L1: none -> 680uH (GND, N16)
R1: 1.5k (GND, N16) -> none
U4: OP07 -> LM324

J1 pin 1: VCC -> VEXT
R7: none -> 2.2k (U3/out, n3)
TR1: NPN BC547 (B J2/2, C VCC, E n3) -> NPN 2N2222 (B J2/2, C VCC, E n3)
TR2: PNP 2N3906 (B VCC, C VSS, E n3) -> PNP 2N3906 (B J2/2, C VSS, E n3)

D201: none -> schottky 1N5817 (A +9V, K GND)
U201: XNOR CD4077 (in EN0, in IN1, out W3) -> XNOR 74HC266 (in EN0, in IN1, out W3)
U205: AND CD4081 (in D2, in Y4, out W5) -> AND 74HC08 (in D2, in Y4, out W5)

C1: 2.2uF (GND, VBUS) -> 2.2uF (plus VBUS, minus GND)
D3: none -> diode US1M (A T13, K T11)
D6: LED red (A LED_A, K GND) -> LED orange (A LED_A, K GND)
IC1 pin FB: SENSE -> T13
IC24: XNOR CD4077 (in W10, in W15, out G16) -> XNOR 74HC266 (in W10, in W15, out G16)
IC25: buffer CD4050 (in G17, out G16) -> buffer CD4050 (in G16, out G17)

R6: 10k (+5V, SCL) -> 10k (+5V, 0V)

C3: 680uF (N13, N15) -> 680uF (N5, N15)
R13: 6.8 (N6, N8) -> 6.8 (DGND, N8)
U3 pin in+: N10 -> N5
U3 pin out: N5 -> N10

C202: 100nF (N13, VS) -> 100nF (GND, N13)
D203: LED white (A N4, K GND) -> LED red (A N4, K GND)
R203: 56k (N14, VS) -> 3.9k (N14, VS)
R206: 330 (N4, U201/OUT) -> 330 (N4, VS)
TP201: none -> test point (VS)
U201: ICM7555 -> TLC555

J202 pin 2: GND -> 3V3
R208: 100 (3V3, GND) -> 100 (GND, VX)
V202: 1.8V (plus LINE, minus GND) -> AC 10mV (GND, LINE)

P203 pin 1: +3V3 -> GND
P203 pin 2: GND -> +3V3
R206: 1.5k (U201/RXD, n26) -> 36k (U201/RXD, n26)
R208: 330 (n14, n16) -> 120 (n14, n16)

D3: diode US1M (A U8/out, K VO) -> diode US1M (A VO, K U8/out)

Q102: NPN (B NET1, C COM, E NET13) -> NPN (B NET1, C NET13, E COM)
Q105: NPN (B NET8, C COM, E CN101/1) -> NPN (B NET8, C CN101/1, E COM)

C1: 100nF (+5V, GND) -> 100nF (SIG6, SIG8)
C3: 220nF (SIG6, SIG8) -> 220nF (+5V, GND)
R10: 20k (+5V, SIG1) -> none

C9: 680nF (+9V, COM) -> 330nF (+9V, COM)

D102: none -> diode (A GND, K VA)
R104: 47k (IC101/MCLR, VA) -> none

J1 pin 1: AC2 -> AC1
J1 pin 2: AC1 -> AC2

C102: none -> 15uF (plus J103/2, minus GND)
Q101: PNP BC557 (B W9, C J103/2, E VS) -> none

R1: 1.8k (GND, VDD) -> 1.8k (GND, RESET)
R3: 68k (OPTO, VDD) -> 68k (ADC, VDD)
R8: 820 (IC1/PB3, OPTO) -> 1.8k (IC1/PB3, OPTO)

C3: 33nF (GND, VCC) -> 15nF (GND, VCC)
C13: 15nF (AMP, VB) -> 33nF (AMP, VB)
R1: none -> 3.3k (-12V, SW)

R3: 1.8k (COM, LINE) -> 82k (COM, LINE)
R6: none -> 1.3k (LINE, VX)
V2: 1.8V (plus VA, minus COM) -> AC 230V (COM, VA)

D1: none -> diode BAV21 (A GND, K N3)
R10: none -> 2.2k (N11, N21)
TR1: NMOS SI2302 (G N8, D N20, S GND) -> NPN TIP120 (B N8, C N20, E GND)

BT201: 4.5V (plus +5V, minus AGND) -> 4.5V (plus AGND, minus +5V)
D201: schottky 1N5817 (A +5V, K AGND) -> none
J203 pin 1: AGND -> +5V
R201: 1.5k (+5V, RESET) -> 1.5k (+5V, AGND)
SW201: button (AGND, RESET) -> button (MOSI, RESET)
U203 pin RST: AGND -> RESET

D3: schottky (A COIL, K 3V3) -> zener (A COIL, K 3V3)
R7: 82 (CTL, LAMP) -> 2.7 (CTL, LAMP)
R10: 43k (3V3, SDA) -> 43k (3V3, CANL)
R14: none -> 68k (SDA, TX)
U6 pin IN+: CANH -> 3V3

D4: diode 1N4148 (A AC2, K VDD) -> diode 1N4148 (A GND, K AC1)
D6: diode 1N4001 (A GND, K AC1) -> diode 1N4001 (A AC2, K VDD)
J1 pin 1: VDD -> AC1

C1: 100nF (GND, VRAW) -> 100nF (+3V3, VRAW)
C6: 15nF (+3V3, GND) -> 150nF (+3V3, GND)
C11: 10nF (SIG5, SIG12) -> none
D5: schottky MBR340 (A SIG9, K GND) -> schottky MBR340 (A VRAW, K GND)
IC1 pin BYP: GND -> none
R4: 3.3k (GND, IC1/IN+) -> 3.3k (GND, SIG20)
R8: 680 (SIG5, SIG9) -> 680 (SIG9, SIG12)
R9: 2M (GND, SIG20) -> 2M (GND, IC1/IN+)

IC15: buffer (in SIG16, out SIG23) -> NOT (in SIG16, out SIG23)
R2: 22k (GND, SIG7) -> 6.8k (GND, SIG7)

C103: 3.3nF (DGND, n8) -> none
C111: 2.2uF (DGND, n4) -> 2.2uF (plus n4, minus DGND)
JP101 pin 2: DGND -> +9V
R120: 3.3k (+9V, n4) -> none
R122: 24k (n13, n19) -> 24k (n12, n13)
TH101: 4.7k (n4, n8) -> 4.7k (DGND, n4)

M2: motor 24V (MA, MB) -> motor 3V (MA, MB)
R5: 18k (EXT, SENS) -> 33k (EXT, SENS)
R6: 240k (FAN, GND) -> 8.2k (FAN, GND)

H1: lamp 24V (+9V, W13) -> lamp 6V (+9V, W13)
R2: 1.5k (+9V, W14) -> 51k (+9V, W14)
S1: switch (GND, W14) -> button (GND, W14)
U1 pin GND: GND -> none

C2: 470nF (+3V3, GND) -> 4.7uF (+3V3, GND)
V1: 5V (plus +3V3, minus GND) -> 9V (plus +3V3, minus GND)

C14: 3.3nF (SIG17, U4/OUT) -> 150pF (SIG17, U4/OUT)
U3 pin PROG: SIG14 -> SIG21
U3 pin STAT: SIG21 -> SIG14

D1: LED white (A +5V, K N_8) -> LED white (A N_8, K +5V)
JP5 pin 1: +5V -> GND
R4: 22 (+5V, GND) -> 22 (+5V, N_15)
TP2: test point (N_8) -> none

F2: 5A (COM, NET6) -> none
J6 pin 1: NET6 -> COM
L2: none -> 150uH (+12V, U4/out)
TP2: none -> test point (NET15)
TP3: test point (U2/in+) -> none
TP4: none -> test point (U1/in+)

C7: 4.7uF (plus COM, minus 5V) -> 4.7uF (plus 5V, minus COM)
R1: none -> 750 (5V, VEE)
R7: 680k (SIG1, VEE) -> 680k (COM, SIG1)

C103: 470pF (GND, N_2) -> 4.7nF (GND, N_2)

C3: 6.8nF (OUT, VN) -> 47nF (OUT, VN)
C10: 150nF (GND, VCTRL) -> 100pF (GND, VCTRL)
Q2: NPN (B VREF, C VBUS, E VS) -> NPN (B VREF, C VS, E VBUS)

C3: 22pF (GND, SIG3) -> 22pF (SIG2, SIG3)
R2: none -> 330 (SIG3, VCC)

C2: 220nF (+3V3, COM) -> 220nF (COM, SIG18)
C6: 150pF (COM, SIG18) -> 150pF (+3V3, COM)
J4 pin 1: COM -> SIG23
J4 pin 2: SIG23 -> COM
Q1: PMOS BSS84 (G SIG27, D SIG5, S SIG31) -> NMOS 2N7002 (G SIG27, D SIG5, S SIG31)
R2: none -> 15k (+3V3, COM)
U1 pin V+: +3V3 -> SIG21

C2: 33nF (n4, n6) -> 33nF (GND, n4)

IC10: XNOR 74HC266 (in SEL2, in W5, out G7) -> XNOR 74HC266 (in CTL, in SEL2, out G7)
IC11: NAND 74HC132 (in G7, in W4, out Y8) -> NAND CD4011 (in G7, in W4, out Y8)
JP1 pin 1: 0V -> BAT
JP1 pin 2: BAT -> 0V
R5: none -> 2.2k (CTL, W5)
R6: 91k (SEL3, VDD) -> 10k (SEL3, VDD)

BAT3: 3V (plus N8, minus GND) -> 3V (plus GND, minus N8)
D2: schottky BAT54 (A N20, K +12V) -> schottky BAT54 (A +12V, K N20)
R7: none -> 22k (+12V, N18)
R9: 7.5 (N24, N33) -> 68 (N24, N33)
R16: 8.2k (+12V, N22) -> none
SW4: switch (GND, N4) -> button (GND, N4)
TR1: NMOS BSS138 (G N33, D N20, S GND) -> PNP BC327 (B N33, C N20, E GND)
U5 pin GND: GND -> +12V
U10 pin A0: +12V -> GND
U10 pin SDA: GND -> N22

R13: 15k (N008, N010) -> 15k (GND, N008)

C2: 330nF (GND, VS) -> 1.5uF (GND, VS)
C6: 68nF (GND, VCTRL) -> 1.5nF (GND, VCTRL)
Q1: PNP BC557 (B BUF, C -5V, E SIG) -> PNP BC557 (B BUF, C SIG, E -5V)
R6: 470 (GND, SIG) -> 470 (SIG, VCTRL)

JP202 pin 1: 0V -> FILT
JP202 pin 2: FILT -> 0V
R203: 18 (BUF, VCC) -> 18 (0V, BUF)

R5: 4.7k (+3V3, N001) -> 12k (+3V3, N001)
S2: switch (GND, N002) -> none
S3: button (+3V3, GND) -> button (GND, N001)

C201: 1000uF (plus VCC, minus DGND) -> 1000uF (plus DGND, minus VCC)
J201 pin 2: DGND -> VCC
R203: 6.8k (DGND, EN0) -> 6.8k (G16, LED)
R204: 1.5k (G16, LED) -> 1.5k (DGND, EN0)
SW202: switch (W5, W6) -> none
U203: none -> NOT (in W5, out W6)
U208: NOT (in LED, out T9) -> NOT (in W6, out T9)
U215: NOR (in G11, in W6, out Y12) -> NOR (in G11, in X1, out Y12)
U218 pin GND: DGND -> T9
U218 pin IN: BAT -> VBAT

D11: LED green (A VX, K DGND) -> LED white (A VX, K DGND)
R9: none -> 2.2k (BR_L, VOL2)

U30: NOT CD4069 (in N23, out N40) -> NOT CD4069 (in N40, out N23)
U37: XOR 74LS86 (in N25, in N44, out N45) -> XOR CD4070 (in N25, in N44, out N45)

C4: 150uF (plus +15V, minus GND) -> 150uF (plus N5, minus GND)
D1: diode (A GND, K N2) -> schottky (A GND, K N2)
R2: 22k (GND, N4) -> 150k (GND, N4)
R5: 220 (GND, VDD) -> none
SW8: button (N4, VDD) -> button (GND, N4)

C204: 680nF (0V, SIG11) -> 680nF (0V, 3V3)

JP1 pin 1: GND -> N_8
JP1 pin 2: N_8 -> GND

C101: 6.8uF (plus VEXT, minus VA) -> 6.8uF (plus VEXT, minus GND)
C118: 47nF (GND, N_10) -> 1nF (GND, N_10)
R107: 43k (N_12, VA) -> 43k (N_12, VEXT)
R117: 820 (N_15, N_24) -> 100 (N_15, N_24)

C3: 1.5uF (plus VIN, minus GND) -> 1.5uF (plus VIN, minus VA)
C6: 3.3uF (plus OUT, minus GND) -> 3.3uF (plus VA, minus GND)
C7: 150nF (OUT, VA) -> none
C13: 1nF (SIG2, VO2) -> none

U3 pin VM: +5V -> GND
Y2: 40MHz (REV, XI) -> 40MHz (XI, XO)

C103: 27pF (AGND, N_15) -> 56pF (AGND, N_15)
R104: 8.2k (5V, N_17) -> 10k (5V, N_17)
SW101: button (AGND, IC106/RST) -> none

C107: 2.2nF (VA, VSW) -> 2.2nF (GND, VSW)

> **What is expected**: Please, from the material above, copy only the lines from the line with "C7: 4.7uF (plus" up to and including the line with "J201 pin 2: DGND -> VCC", exactly as written.

> **Answer box**:
C7: 4.7uF (plus COM, minus 5V) -> 4.7uF (plus 5V, minus COM)
R1: none -> 750 (5V, VEE)
R7: 680k (SIG1, VEE) -> 680k (COM, SIG1)

C103: 470pF (GND, N_2) -> 4.7nF (GND, N_2)

C3: 6.8nF (OUT, VN) -> 47nF (OUT, VN)
C10: 150nF (GND, VCTRL) -> 100pF (GND, VCTRL)
Q2: NPN (B VREF, C VBUS, E VS) -> NPN (B VREF, C VS, E VBUS)

C3: 22pF (GND, SIG3) -> 22pF (SIG2, SIG3)
R2: none -> 330 (SIG3, VCC)

C2: 220nF (+3V3, COM) -> 220nF (COM, SIG18)
C6: 150pF (COM, SIG18) -> 150pF (+3V3, COM)
J4 pin 1: COM -> SIG23
J4 pin 2: SIG23 -> COM
Q1: PMOS BSS84 (G SIG27, D SIG5, S SIG31) -> NMOS 2N7002 (G SIG27, D SIG5, S SIG31)
R2: none -> 15k (+3V3, COM)
U1 pin V+: +3V3 -> SIG21

C2: 33nF (n4, n6) -> 33nF (GND, n4)

IC10: XNOR 74HC266 (in SEL2, in W5, out G7) -> XNOR 74HC266 (in CTL, in SEL2, out G7)
IC11: NAND 74HC132 (in G7, in W4, out Y8) -> NAND CD4011 (in G7, in W4, out Y8)
JP1 pin 1: 0V -> BAT
JP1 pin 2: BAT -> 0V
R5: none -> 2.2k (CTL, W5)
R6: 91k (SEL3, VDD) -> 10k (SEL3, VDD)

BAT3: 3V (plus N8, minus GND) -> 3V (plus GND, minus N8)
D2: schottky BAT54 (A N20, K +12V) -> schottky BAT54 (A +12V, K N20)
R7: none -> 22k (+12V, N18)
R9: 7.5 (N24, N33) -> 68 (N24, N33)
R16: 8.2k (+12V, N22) -> none
SW4: switch (GND, N4) -> button (GND, N4)
TR1: NMOS BSS138 (G N33, D N20, S GND) -> PNP BC327 (B N33, C N20, E GND)
U5 pin GND: GND -> +12V
U10 pin A0: +12V -> GND
U10 pin SDA: GND -> N22

R13: 15k (N008, N010) -> 15k (GND, N008)

C2: 330nF (GND, VS) -> 1.5uF (GND, VS)
C6: 68nF (GND, VCTRL) -> 1.5nF (GND, VCTRL)
Q1: PNP BC557 (B BUF, C -5V, E SIG) -> PNP BC557 (B BUF, C SIG, E -5V)
R6: 470 (GND, SIG) -> 470 (SIG, VCTRL)

JP202 pin 1: 0V -> FILT
JP202 pin 2: FILT -> 0V
R203: 18 (BUF, VCC) -> 18 (0V, BUF)

R5: 4.7k (+3V3, N001) -> 12k (+3V3, N001)
S2: switch (GND, N002) -> none
S3: button (+3V3, GND) -> button (GND, N001)

C201: 1000uF (plus VCC, minus DGND) -> 1000uF (plus DGND, minus VCC)
J201 pin 2: DGND -> VCC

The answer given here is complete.